= Task goal =
Using the entries below, output each line exactly from the first through the one that contains "R12: 33k (GND, N011) -> 33k (+3V3, N011)".

= Data =
*** Begin section ***

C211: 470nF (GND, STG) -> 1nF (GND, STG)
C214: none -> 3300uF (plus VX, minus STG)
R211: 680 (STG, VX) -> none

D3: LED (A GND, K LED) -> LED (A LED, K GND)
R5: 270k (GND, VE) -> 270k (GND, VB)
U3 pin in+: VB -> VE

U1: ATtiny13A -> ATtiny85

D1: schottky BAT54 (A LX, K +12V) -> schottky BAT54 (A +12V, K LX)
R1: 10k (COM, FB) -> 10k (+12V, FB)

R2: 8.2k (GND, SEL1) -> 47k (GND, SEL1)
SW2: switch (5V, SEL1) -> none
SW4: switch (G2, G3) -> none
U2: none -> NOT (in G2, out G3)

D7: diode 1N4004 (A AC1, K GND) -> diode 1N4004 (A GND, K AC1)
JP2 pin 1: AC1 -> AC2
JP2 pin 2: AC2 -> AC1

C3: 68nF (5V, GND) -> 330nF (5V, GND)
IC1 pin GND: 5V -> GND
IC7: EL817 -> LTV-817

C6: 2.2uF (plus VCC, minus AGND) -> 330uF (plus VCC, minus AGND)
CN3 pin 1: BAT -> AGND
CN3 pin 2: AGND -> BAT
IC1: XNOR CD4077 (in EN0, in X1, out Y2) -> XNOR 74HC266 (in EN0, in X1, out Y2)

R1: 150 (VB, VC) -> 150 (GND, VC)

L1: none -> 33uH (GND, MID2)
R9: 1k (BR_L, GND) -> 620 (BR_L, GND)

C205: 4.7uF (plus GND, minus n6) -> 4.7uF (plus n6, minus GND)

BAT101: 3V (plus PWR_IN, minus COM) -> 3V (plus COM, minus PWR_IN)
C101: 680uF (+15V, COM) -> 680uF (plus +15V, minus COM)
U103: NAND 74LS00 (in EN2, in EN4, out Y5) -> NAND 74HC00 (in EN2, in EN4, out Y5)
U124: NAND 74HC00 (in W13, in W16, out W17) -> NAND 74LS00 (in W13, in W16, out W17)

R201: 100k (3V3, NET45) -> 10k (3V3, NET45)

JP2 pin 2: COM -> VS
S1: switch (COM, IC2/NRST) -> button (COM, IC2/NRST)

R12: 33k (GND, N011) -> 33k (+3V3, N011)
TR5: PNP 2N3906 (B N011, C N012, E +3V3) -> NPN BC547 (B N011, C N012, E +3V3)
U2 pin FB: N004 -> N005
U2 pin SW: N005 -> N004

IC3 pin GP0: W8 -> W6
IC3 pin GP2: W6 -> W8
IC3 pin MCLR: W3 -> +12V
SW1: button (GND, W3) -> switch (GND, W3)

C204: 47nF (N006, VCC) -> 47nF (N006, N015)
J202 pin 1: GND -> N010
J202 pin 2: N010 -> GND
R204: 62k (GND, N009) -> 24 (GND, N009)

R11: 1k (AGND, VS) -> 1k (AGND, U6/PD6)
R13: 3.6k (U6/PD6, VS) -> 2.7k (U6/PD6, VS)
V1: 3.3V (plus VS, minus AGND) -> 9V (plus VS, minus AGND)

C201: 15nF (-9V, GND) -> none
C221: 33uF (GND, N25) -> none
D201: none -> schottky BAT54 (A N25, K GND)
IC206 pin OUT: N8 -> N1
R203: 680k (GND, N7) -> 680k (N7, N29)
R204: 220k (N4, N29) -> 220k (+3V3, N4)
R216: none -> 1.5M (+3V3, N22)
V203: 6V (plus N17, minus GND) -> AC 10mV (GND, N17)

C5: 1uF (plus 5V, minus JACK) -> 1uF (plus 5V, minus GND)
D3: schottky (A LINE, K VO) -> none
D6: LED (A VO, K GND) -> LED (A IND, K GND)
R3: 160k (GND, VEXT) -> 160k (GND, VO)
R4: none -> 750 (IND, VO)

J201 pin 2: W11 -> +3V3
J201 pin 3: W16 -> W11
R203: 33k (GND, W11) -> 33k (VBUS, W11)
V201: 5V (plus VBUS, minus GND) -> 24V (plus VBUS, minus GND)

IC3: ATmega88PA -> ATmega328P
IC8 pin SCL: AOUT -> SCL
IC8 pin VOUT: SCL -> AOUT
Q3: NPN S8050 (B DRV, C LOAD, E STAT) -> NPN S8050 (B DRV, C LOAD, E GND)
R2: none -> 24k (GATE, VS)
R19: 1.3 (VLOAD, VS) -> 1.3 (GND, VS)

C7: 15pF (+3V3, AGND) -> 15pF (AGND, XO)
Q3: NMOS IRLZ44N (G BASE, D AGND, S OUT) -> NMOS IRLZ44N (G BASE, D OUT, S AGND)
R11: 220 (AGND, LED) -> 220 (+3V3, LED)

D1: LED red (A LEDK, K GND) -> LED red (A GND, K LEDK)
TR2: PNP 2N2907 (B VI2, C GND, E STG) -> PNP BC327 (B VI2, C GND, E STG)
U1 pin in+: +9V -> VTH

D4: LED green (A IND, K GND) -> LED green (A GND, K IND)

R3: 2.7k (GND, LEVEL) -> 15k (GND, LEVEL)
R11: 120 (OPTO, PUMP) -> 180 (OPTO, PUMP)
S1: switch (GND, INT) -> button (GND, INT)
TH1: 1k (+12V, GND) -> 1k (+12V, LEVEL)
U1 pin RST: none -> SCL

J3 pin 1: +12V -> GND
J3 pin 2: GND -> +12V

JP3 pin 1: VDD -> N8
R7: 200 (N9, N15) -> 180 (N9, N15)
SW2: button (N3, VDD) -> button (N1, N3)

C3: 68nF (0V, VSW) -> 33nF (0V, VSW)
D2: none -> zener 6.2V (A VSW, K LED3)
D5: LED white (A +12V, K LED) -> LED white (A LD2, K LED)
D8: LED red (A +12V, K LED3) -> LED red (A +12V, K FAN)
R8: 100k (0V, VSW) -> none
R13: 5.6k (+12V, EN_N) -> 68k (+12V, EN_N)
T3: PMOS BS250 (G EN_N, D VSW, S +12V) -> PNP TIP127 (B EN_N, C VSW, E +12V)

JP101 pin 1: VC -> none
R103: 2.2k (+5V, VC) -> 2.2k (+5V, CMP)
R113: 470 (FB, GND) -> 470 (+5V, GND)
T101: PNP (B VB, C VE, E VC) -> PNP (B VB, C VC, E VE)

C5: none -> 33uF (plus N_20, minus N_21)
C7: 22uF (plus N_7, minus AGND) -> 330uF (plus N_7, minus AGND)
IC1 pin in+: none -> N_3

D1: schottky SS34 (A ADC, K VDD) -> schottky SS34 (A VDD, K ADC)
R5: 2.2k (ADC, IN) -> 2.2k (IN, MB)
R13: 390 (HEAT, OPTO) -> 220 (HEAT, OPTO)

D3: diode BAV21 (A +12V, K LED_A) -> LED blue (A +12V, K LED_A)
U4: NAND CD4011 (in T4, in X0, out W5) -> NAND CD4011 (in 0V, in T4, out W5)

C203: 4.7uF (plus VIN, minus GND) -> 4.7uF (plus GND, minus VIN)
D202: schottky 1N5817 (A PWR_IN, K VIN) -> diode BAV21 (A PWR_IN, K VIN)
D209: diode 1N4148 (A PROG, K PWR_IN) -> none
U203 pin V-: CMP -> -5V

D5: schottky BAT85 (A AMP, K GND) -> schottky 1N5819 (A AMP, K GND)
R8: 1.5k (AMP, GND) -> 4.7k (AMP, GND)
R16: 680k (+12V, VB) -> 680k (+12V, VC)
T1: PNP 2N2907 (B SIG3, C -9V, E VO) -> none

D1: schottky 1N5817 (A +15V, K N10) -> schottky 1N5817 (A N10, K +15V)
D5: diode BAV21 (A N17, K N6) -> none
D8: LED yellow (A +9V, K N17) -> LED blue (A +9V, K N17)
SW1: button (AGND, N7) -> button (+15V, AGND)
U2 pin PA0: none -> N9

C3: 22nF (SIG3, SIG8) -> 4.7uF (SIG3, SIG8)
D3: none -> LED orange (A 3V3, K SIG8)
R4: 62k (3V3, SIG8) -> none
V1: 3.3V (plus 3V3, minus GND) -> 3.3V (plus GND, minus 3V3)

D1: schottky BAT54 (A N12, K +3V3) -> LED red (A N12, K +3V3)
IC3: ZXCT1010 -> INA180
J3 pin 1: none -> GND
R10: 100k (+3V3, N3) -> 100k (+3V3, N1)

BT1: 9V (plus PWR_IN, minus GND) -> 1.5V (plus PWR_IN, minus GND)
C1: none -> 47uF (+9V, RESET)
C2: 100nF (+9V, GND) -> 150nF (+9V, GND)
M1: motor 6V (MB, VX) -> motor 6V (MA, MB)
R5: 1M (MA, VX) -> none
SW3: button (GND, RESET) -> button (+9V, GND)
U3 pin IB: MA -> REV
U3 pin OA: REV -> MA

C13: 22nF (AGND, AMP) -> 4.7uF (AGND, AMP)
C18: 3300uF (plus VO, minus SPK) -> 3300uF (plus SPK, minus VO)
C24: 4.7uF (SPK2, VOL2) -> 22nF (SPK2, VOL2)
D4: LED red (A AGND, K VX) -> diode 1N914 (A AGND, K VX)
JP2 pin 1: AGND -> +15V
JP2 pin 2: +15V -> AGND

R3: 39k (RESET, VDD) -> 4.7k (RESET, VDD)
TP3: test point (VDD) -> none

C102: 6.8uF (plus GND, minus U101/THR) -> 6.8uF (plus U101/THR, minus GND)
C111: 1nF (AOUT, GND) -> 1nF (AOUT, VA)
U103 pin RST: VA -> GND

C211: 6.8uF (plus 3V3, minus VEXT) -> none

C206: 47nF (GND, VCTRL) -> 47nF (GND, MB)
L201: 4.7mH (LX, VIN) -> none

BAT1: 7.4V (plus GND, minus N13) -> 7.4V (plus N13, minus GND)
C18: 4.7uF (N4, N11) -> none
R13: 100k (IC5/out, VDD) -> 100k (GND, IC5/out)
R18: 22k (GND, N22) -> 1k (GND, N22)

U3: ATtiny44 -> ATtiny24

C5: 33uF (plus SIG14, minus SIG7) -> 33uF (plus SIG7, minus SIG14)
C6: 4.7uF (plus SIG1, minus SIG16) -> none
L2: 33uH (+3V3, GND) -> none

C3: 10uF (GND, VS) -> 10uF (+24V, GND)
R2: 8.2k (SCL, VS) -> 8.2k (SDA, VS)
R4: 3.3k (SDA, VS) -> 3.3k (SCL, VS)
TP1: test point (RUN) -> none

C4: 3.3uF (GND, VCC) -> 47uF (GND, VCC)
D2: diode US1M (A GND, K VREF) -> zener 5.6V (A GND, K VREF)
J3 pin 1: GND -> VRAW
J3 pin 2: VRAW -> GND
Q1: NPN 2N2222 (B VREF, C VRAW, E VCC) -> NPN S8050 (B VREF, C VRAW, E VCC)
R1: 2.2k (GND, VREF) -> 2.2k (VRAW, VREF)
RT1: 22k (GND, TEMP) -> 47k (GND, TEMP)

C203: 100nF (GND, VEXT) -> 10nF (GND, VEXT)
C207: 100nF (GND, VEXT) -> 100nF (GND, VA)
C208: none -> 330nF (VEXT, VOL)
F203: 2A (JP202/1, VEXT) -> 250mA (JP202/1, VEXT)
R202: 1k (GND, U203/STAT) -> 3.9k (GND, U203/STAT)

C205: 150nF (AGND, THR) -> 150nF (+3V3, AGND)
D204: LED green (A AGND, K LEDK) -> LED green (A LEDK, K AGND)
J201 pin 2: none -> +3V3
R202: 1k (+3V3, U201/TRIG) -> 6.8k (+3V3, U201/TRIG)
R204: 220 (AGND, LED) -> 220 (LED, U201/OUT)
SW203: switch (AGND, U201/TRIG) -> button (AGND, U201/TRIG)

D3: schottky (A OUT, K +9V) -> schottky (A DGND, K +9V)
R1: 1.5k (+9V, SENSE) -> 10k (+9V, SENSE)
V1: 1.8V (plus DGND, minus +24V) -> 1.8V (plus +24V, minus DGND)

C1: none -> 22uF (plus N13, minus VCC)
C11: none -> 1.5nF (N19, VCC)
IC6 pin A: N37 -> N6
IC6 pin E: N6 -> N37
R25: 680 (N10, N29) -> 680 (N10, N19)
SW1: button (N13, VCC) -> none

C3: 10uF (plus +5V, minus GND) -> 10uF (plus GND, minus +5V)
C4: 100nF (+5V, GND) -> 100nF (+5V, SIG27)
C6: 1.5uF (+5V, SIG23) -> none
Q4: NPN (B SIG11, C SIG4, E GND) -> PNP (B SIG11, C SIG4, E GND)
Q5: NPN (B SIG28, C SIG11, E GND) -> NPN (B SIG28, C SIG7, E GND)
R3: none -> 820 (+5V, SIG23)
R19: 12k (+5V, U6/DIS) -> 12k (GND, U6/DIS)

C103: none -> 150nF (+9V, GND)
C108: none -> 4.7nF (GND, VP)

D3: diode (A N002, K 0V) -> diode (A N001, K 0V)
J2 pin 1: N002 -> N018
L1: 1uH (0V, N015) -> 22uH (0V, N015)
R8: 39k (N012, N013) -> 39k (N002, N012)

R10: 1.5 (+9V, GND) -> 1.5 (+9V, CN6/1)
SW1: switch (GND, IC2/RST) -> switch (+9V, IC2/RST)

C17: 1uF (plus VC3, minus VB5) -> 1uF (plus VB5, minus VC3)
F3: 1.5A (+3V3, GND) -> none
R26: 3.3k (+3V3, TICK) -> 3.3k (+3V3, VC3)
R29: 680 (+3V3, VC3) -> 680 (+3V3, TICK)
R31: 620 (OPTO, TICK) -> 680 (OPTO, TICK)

*** End section ***

= Exercise result =
C211: 470nF (GND, STG) -> 1nF (GND, STG)
C214: none -> 3300uF (plus VX, minus STG)
R211: 680 (STG, VX) -> none

D3: LED (A GND, K LED) -> LED (A LED, K GND)
R5: 270k (GND, VE) -> 270k (GND, VB)
U3 pin in+: VB -> VE

U1: ATtiny13A -> ATtiny85

D1: schottky BAT54 (A LX, K +12V) -> schottky BAT54 (A +12V, K LX)
R1: 10k (COM, FB) -> 10k (+12V, FB)

R2: 8.2k (GND, SEL1) -> 47k (GND, SEL1)
SW2: switch (5V, SEL1) -> none
SW4: switch (G2, G3) -> none
U2: none -> NOT (in G2, out G3)

D7: diode 1N4004 (A AC1, K GND) -> diode 1N4004 (A GND, K AC1)
JP2 pin 1: AC1 -> AC2
JP2 pin 2: AC2 -> AC1

C3: 68nF (5V, GND) -> 330nF (5V, GND)
IC1 pin GND: 5V -> GND
IC7: EL817 -> LTV-817

C6: 2.2uF (plus VCC, minus AGND) -> 330uF (plus VCC, minus AGND)
CN3 pin 1: BAT -> AGND
CN3 pin 2: AGND -> BAT
IC1: XNOR CD4077 (in EN0, in X1, out Y2) -> XNOR 74HC266 (in EN0, in X1, out Y2)

R1: 150 (VB, VC) -> 150 (GND, VC)

L1: none -> 33uH (GND, MID2)
R9: 1k (BR_L, GND) -> 620 (BR_L, GND)

C205: 4.7uF (plus GND, minus n6) -> 4.7uF (plus n6, minus GND)

BAT101: 3V (plus PWR_IN, minus COM) -> 3V (plus COM, minus PWR_IN)
C101: 680uF (+15V, COM) -> 680uF (plus +15V, minus COM)
U103: NAND 74LS00 (in EN2, in EN4, out Y5) -> NAND 74HC00 (in EN2, in EN4, out Y5)
U124: NAND 74HC00 (in W13, in W16, out W17) -> NAND 74LS00 (in W13, in W16, out W17)

R201: 100k (3V3, NET45) -> 10k (3V3, NET45)

JP2 pin 2: COM -> VS
S1: switch (COM, IC2/NRST) -> button (COM, IC2/NRST)

R12: 33k (GND, N011) -> 33k (+3V3, N011)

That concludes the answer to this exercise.